YOUR ASSIGNMENT: Copy, exactly and without additions, every line in the records below from the one holding "D2: schottky SS34" through the one holding "U1 pin SDA: W6 -> W17", both ends included.

DATA SUPPLIED:
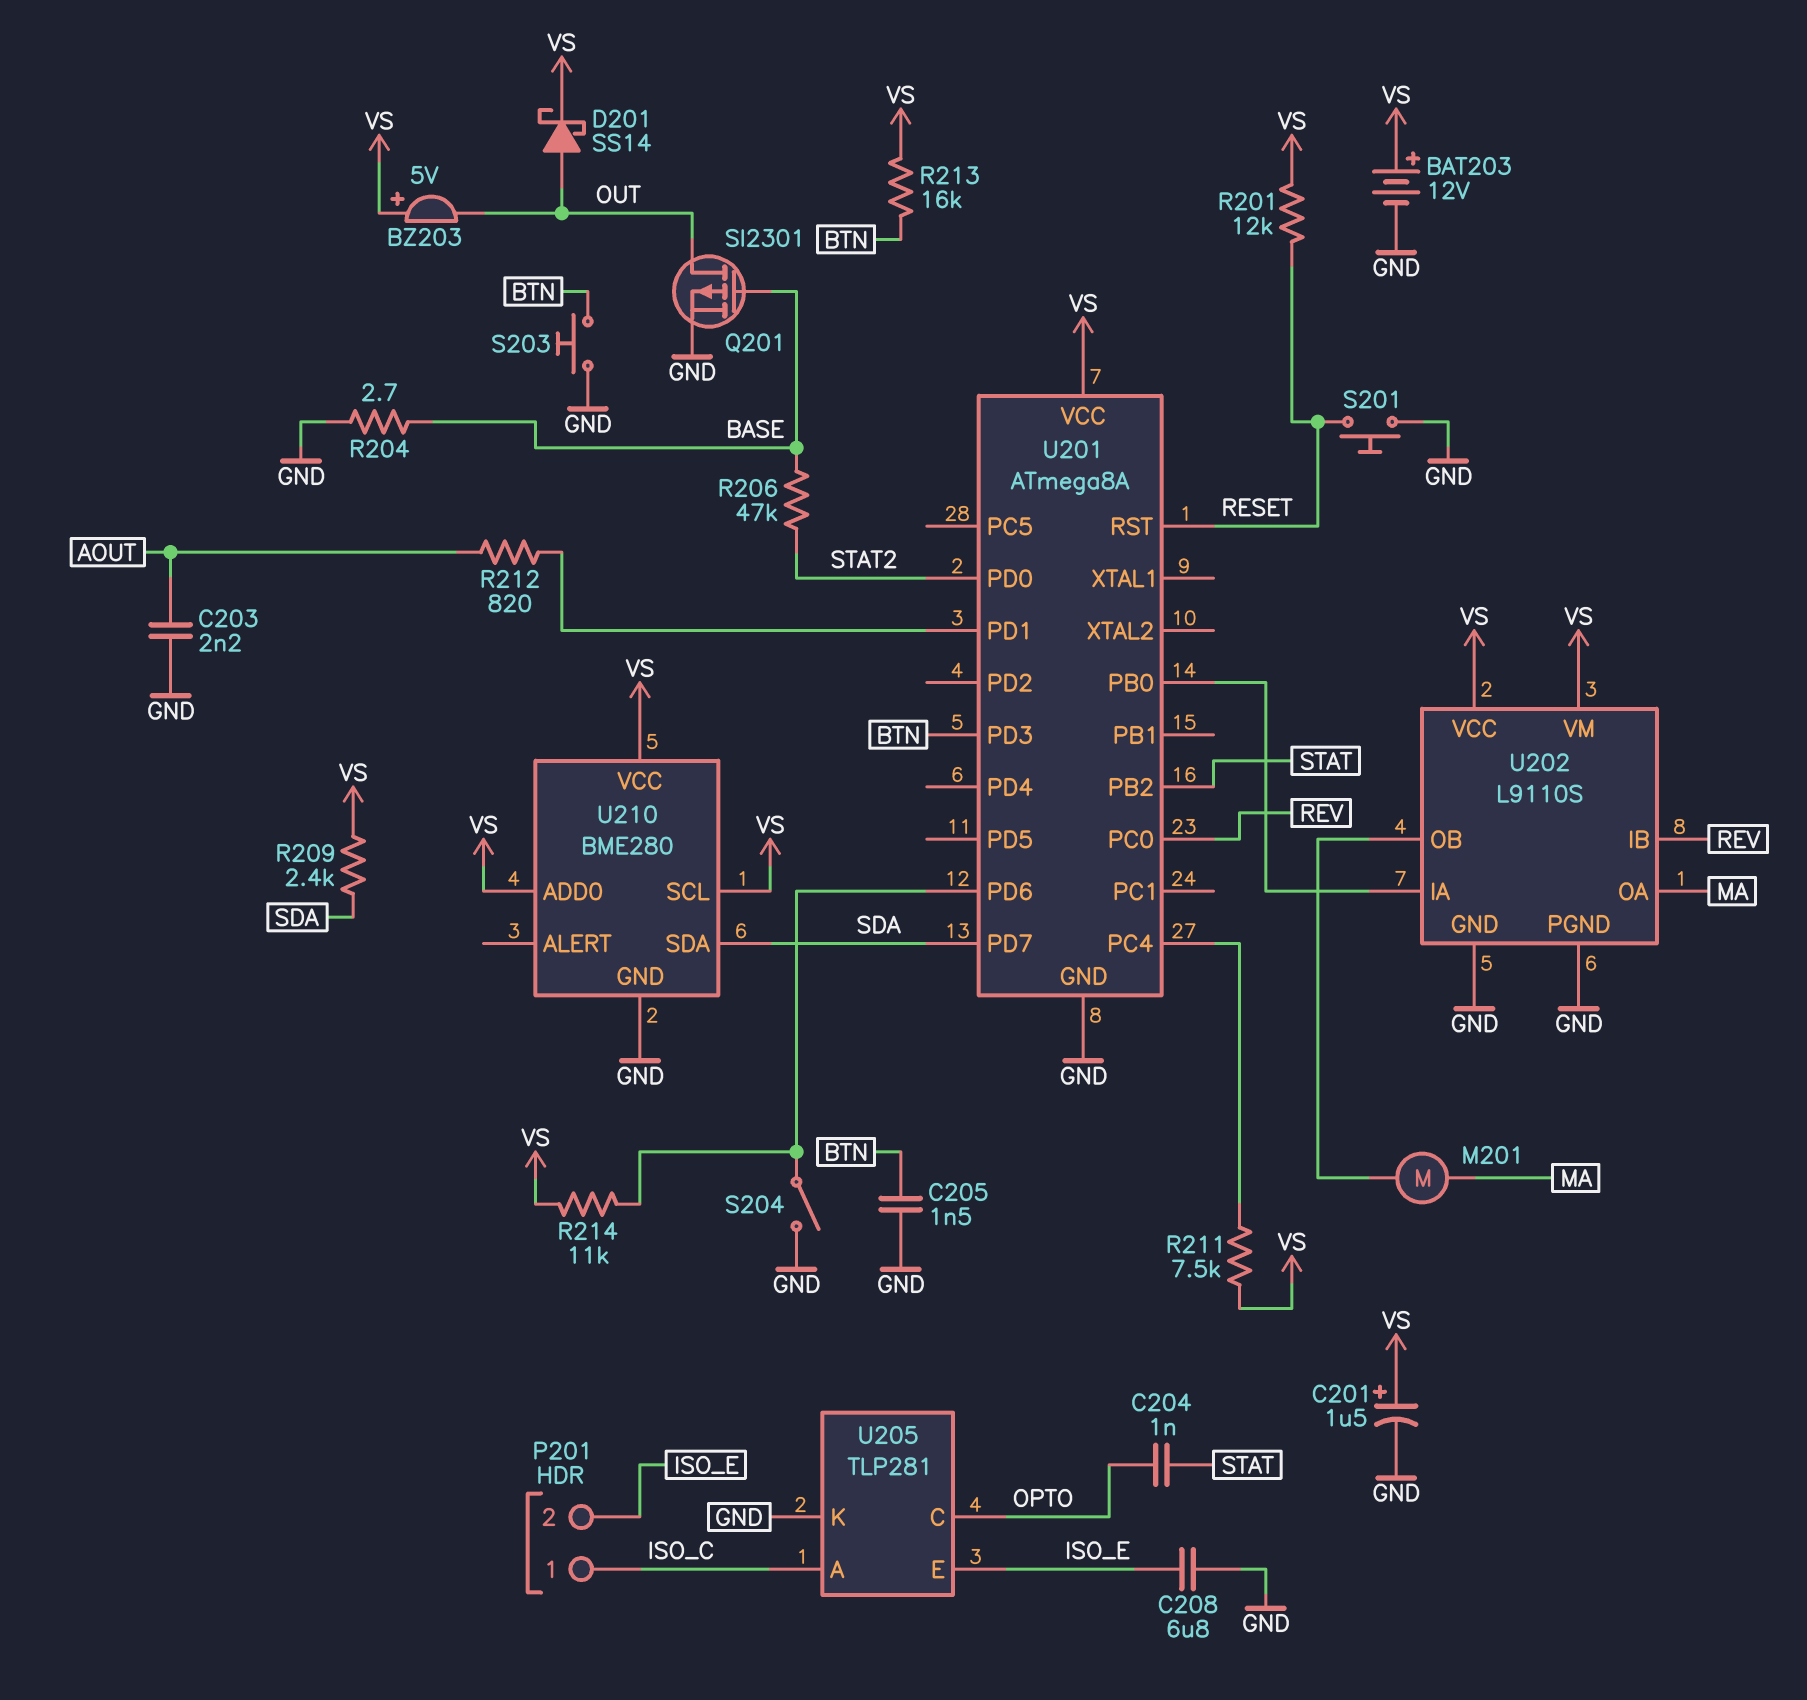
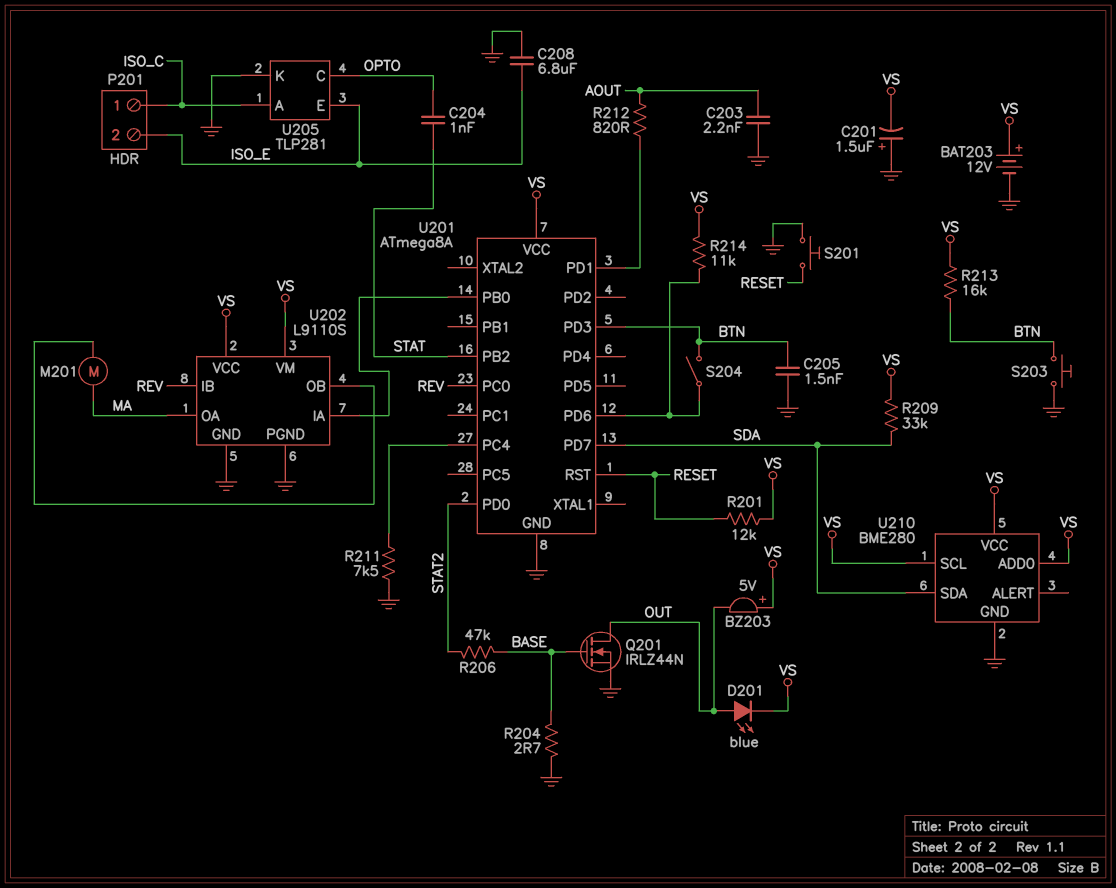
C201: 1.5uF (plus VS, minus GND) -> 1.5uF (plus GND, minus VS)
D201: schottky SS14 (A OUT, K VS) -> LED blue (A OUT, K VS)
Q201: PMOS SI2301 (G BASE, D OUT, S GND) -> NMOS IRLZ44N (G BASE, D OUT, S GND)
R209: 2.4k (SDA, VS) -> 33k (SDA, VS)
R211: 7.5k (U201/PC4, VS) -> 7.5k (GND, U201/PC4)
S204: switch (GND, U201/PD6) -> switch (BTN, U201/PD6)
...
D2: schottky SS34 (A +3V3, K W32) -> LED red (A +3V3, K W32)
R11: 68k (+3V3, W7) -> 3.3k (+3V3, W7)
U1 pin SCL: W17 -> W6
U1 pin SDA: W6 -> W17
* * *
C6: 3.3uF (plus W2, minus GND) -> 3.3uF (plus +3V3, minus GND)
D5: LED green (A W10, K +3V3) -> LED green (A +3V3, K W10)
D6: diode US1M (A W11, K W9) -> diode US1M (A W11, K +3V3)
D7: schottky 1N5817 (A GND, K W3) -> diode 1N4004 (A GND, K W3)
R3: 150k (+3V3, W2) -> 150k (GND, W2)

SOLUTION TO THIS PROBLEM:
D2: schottky SS34 (A +3V3, K W32) -> LED red (A +3V3, K W32)
R11: 68k (+3V3, W7) -> 3.3k (+3V3, W7)
U1 pin SCL: W17 -> W6
U1 pin SDA: W6 -> W17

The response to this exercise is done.